[[ INPUT DATA open ]]

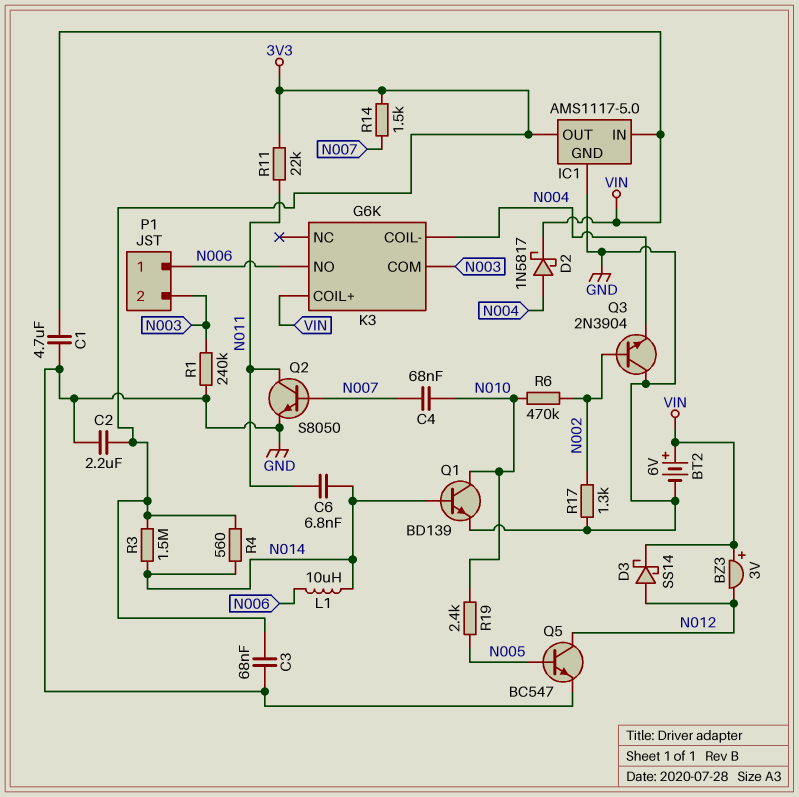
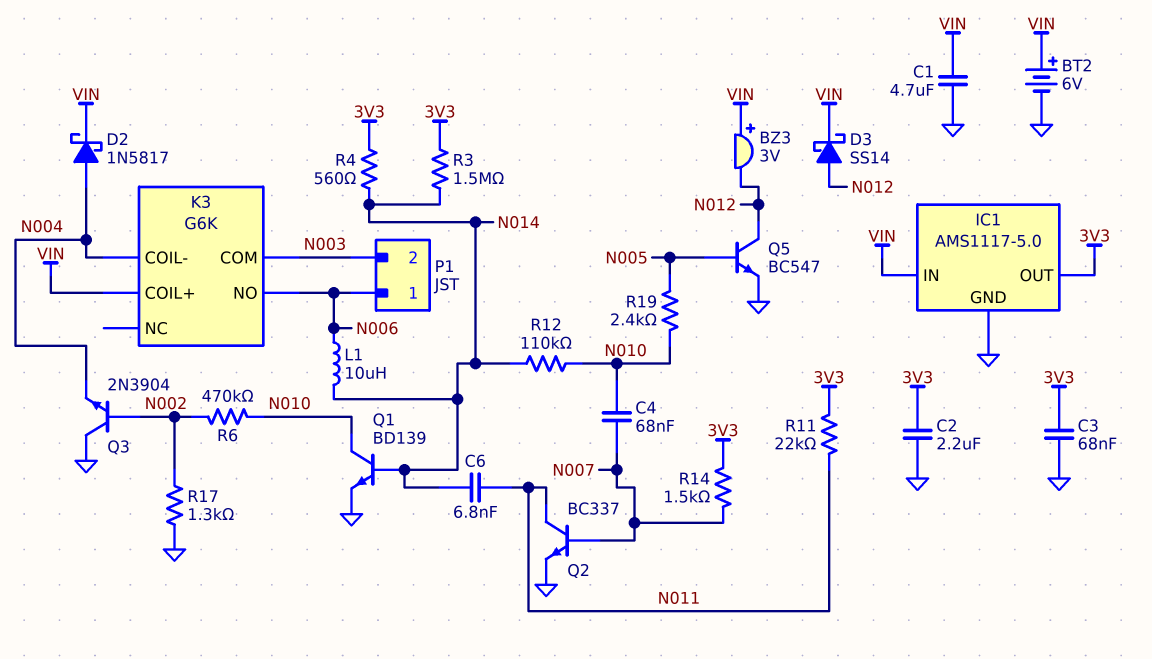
Q2: NPN S8050 (B N007, C N011, E GND) -> NPN BC337 (B N007, C N011, E GND)
R1: 240k (GND, N003) -> none
R12: none -> 110k (N010, N014)

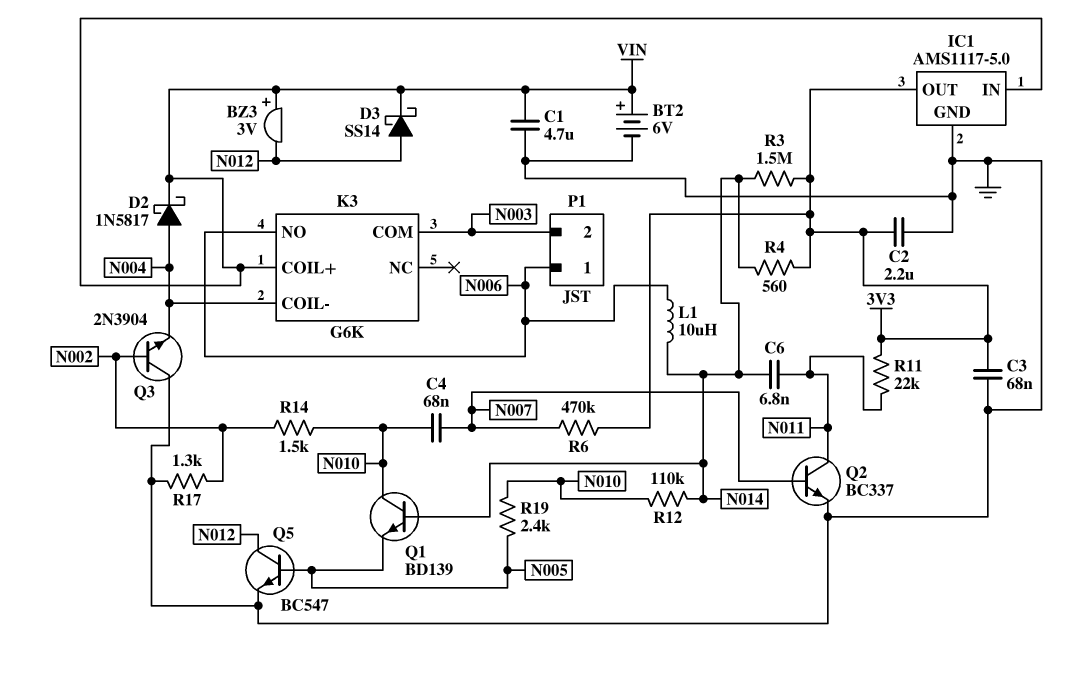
Q1: NPN BD139 (B N014, C N010, E GND) -> NPN BD139 (B N014, C N010, E N005)
R6: 470k (N002, N010) -> 470k (3V3, N007)
R14: 1.5k (3V3, N007) -> 1.5k (N002, N010)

[[ INPUT DATA closed ]]

Please return all lines above in which the string "none" is found.

▶ _EXERCISE RESPONSE_
R1: 240k (GND, N003) -> none
R12: none -> 110k (N010, N014)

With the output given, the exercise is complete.